Records
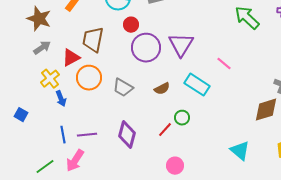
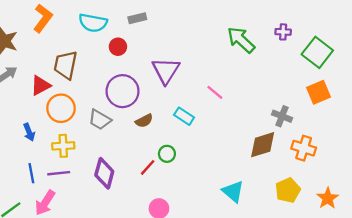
red circle: (131, 25) -> (118, 47), moved
purple circle: (146, 48) -> (123, 91), moved
yellow cross: (50, 79) -> (63, 146), moved, turned 36
cyan rectangle: (197, 85) -> (184, 116), size x0.7

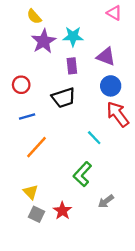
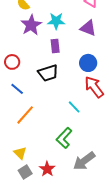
purple triangle: (106, 56) -> (88, 28), moved
blue line: (27, 117) -> (17, 89), turned 56
gray arrow: (106, 201) -> (84, 161), size x1.6
gray square: (36, 214) -> (25, 172), turned 32

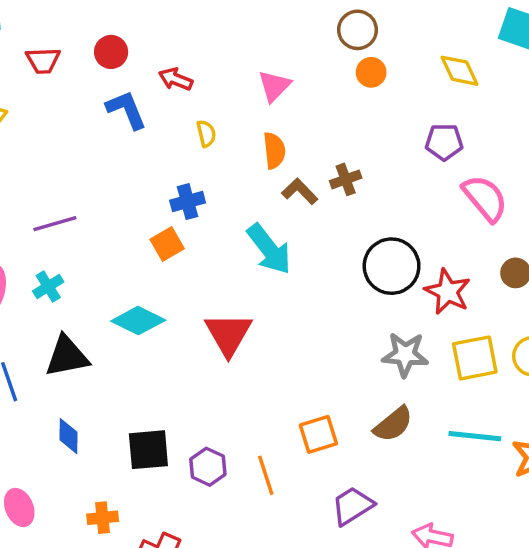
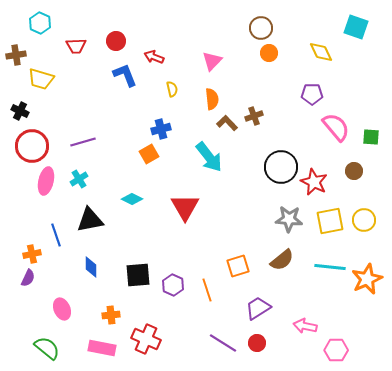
cyan diamond: (138, 321) -> (132, 199), size x0.7

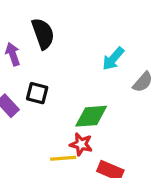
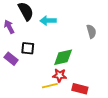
cyan arrow: (113, 59) -> (48, 21), moved, turned 56
gray semicircle: (143, 82) -> (91, 31), turned -48

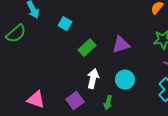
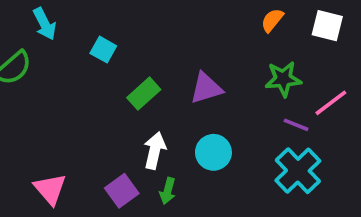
pink triangle: (36, 100) -> (50, 189), turned 30
green arrow: (108, 103) -> (168, 191), moved

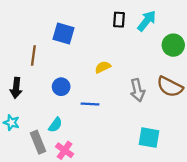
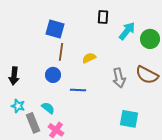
cyan arrow: (147, 21) -> (127, 31), moved
brown line: (33, 55) -> (61, 52), moved
cyan star: (11, 123) -> (18, 106), moved
cyan semicircle: (55, 125) -> (48, 108), turned -88

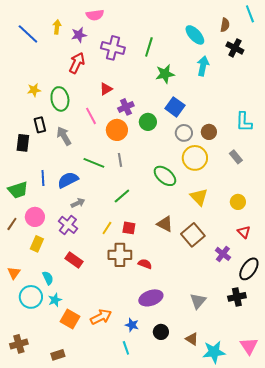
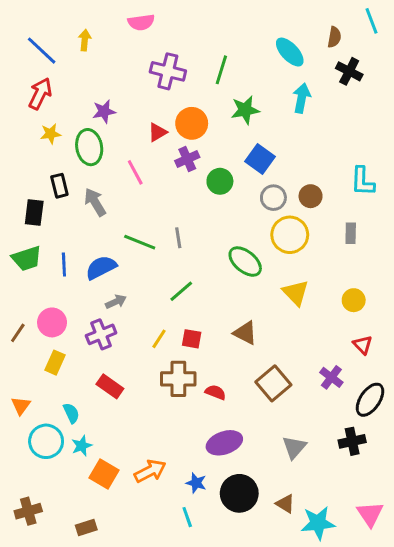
purple star: (79, 35) -> (104, 111), moved
red arrow: (77, 63) -> (40, 94), moved
orange circle: (117, 130) -> (192, 123), moved
gray rectangle: (236, 157) -> (351, 233), turned 40
green trapezoid: (18, 190) -> (27, 259), moved
purple cross: (68, 225) -> (101, 334), turned 30
brown square: (193, 235) -> (273, 383), moved
black circle: (161, 332) -> (239, 493), size x1.6

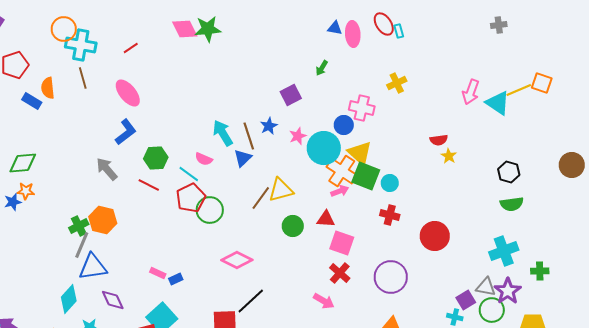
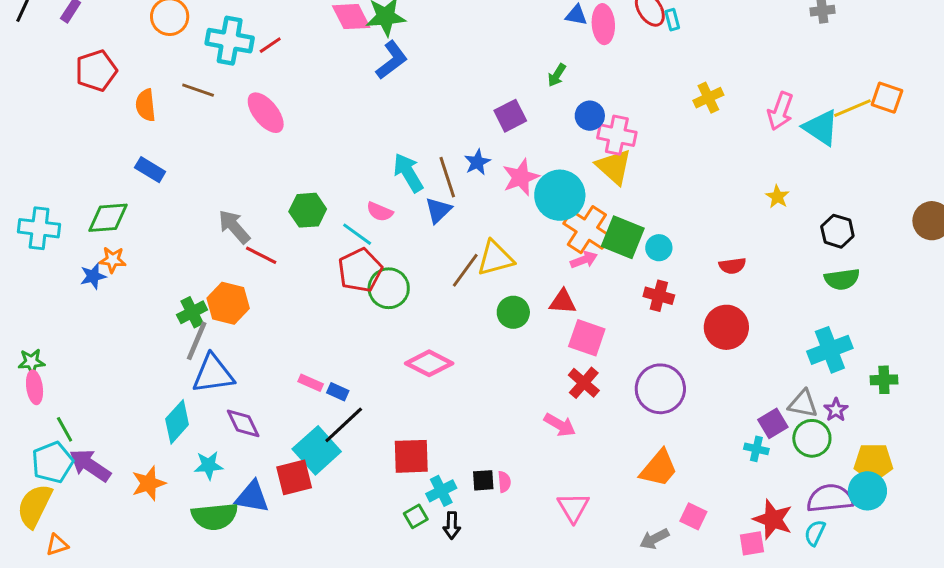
cyan cross: (81, 45) -> (230, 41), moved
brown line: (83, 78) -> (198, 90), turned -55
yellow cross: (397, 83) -> (708, 98), moved
blue rectangle: (32, 101) -> (150, 170), moved
blue circle: (344, 125) -> (590, 116), moved
blue L-shape: (126, 132) -> (392, 60), moved
pink star: (298, 136) -> (521, 177), size x1.4
red semicircle: (439, 140) -> (732, 266), moved
yellow triangle: (360, 153) -> (614, 167), moved
yellow star: (449, 156) -> (777, 197), moved
red line: (149, 185) -> (261, 255), moved
blue rectangle: (176, 279) -> (338, 392), turned 48
purple star: (508, 291) -> (836, 410), size x0.6
black line: (251, 301) -> (344, 425), moved

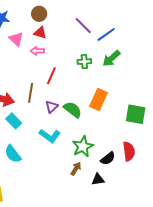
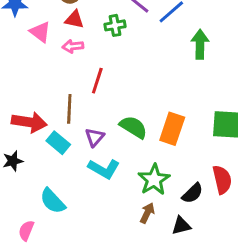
green arrow: (111, 58) -> (200, 44), moved, turned 138
green cross: (84, 62) -> (115, 25), moved
orange rectangle: (99, 99) -> (172, 129), moved
purple triangle: (52, 107) -> (95, 137), moved
cyan rectangle: (14, 121) -> (58, 143), moved

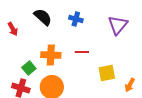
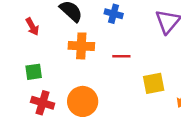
orange cross: (51, 55) -> (81, 46), moved
green square: (29, 68) -> (34, 72), moved, turned 32

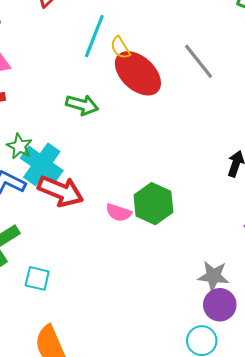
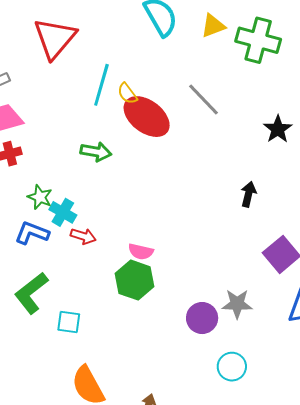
cyan cross: (42, 164) -> (63, 212), size x0.7
red arrow: (61, 191) -> (83, 236), size x0.6
green hexagon: (153, 204) -> (135, 280), moved
purple circle: (220, 305) -> (202, 318), moved

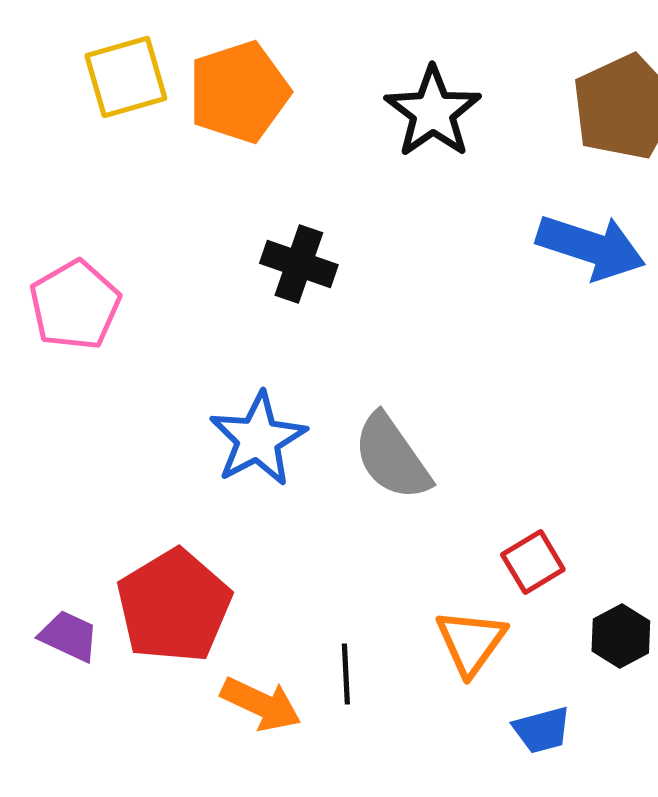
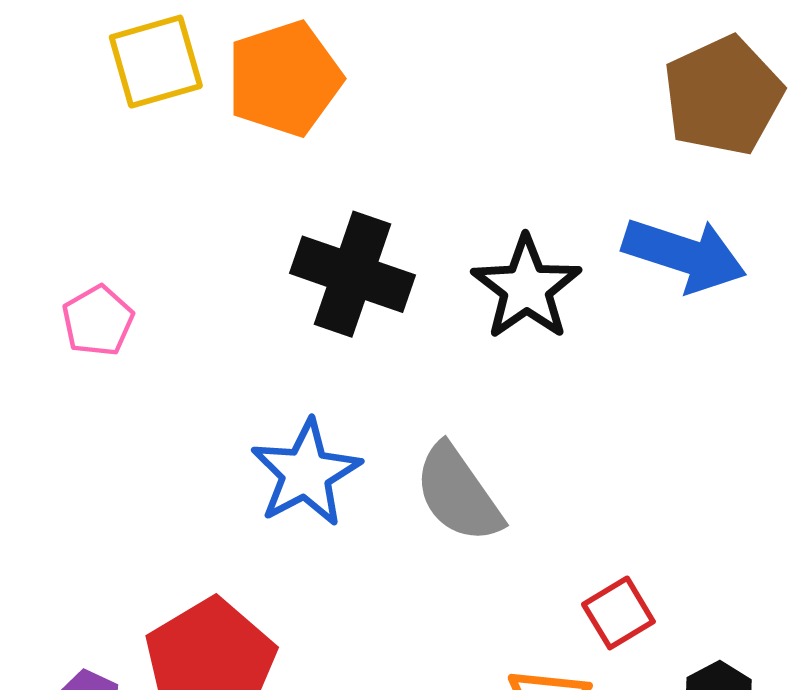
black star: (433, 112) -> (526, 288), moved
black cross: (299, 264) -> (352, 274), size x1.4
pink pentagon: (75, 305) -> (98, 321), size x0.7

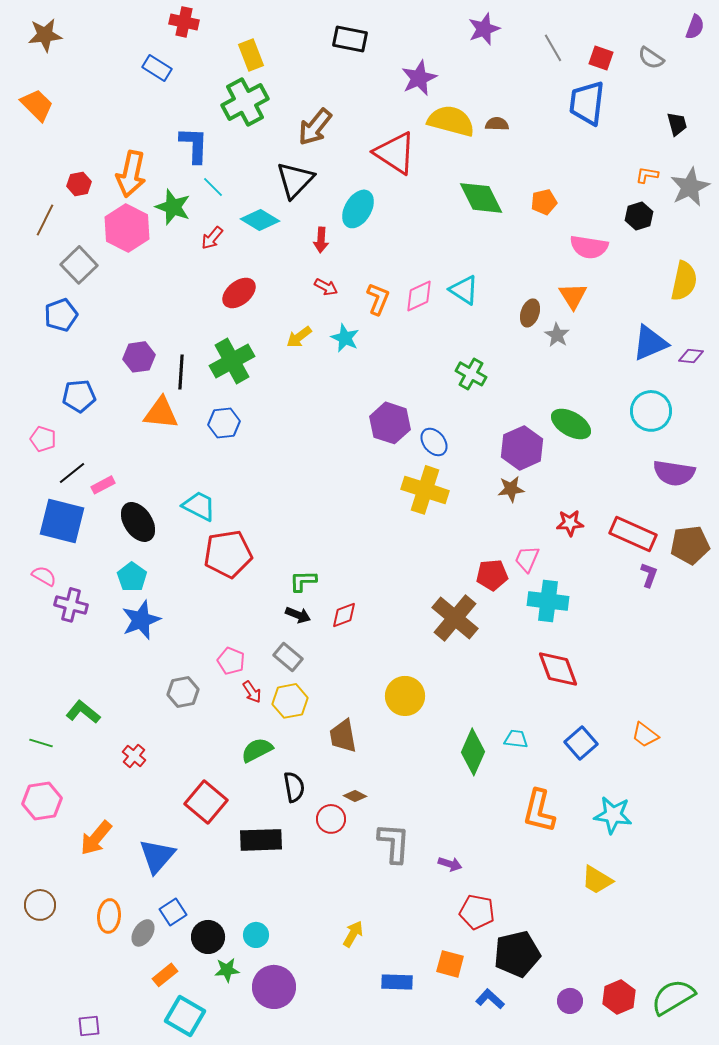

What is needed
The sole thing to report is how many lines in the data hold the string "cross".

Reply to the exercise
8